Here the job is to transcribe the data verbatim while leaving each picture out.

Data below ::
**********

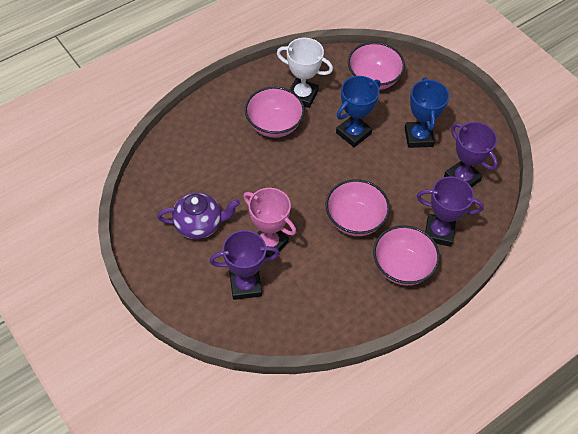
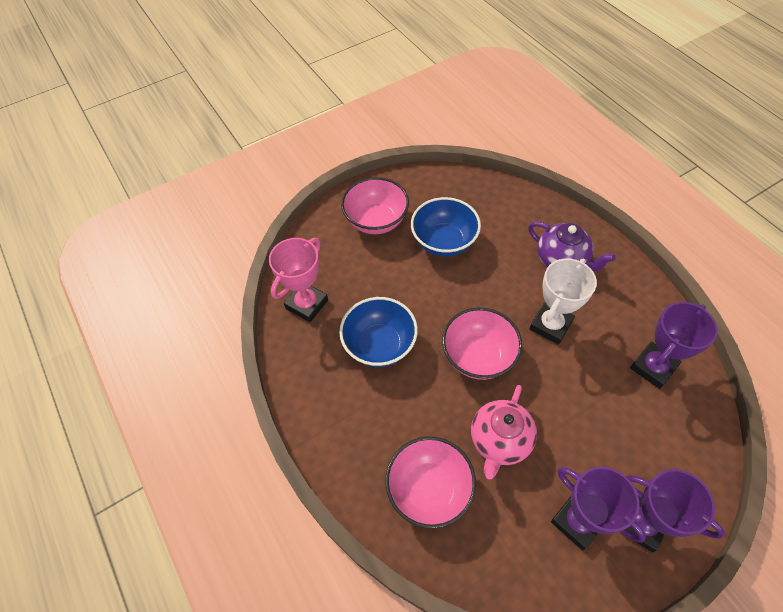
blue bowl: 0 -> 2
blue trophy: 2 -> 0
pink bowl: 4 -> 3
pink teapot: 0 -> 1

**********

Task response ::
blue bowl: 0 -> 2
blue trophy: 2 -> 0
pink bowl: 4 -> 3
pink teapot: 0 -> 1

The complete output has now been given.